Required action
Your answer should hold exactly the lines from the line containing "(283, 256) = (436, 375): yellow" through the end of the entries that follow.

Dataset records
※ ※ ※

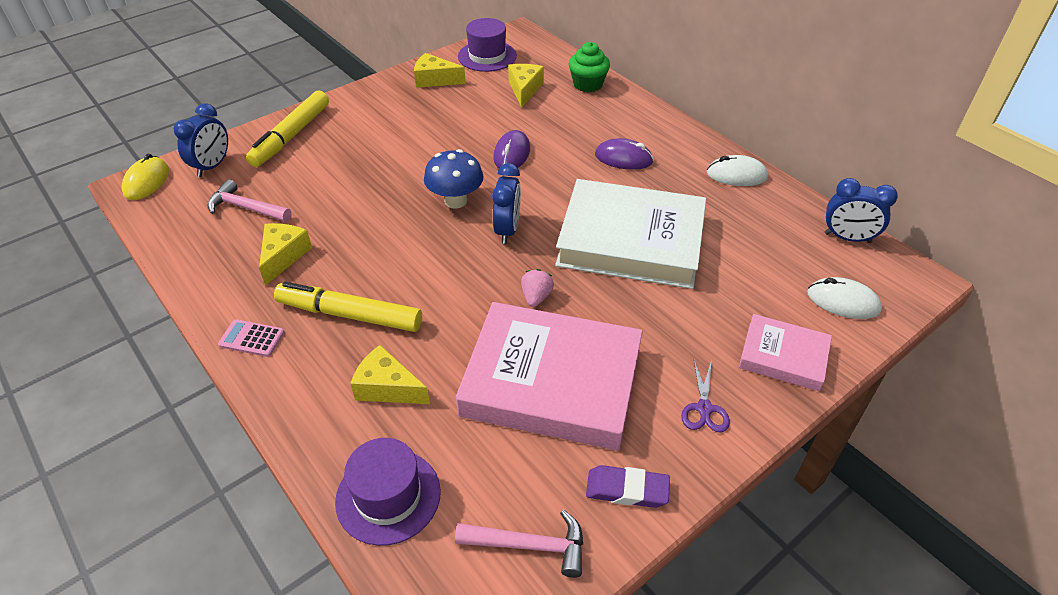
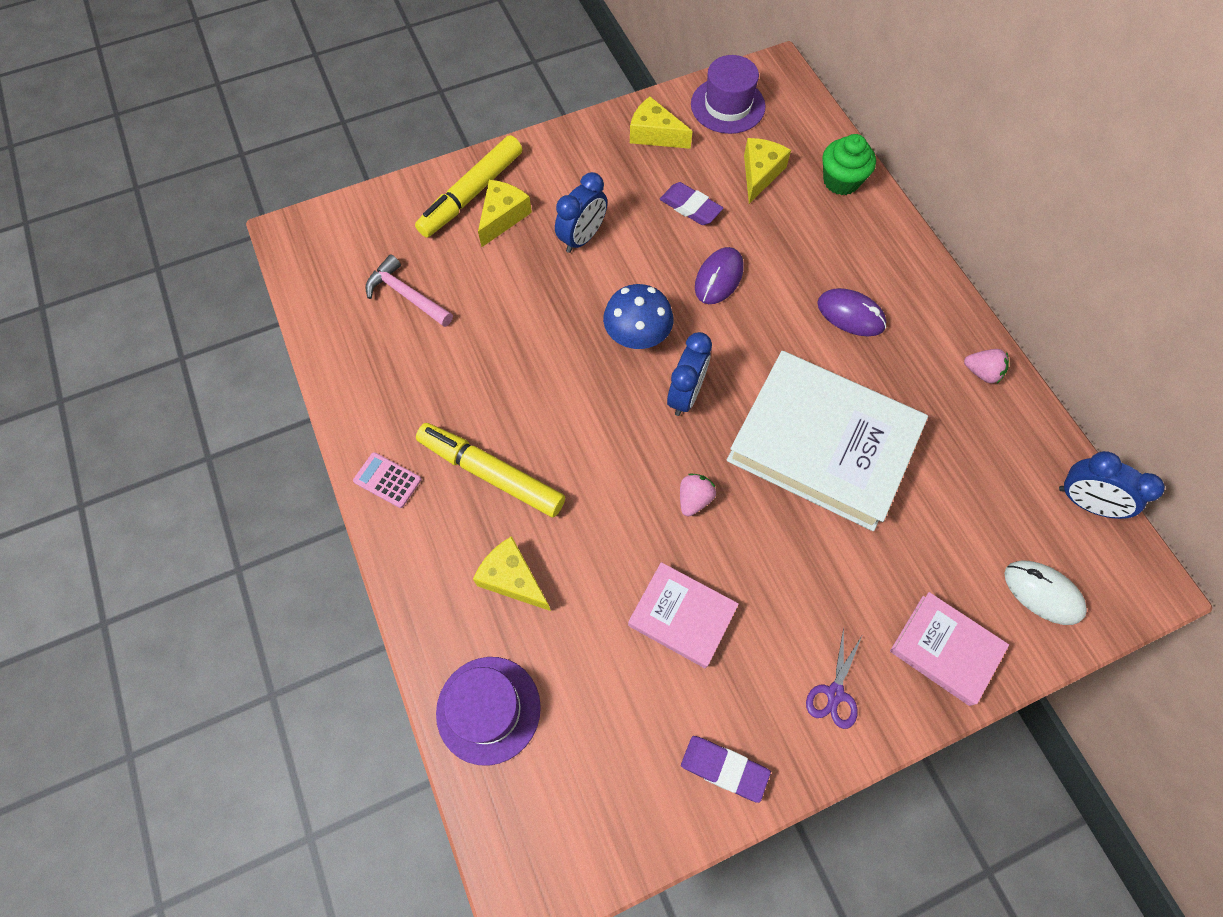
camera: 15 degrees right, 20 degrees up
(147, 181) = (307, 231): yellow mouse -> none
(212, 166) = (379, 223): blue clock -> blue clock (582, 238)
(283, 256) = (436, 375): yellow cheese -> yellow cheese (502, 217)
(476, 116) = (690, 207): none -> purple eraser
(530, 545) = (612, 804): pink hammer -> none
(551, 382) = (682, 616): pink book -> pink book, size x0.51
(736, 175) = (981, 372): white mouse -> pink strawberry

※ ※ ※

Expected output
(283, 256) = (436, 375): yellow cheese -> yellow cheese (502, 217)
(476, 116) = (690, 207): none -> purple eraser
(530, 545) = (612, 804): pink hammer -> none
(551, 382) = (682, 616): pink book -> pink book, size x0.51
(736, 175) = (981, 372): white mouse -> pink strawberry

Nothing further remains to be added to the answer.